§ **What you need to do**
Which lines in the records below contain the word "azul"? Copy each one.

Object tracking records
========

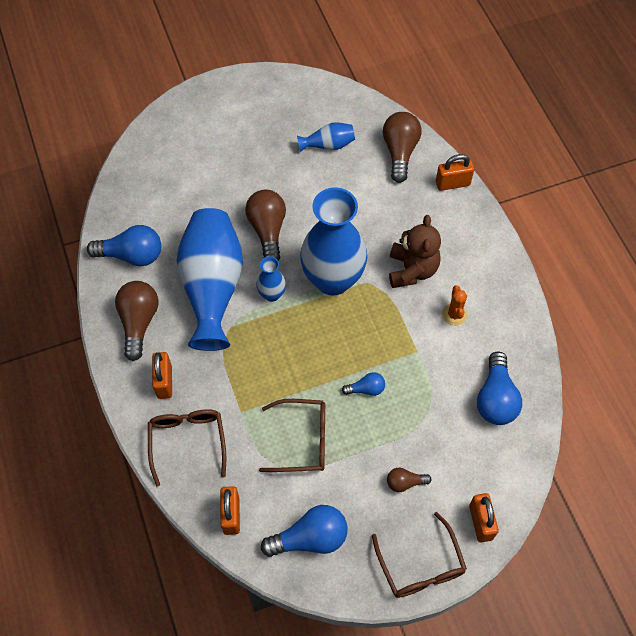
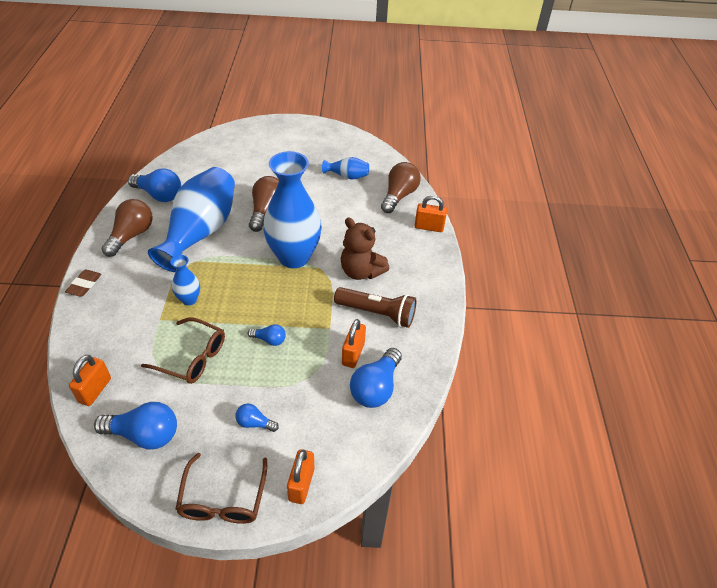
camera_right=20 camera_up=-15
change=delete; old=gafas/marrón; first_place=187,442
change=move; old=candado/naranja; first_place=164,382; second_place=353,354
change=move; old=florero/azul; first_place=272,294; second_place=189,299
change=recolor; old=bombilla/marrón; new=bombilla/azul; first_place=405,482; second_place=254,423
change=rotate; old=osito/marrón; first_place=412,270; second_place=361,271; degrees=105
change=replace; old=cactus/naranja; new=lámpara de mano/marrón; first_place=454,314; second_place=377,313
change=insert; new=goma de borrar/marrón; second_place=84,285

========

§ **Exercise response**
change=move; old=florero/azul; first_place=272,294; second_place=189,299
change=recolor; old=bombilla/marrón; new=bombilla/azul; first_place=405,482; second_place=254,423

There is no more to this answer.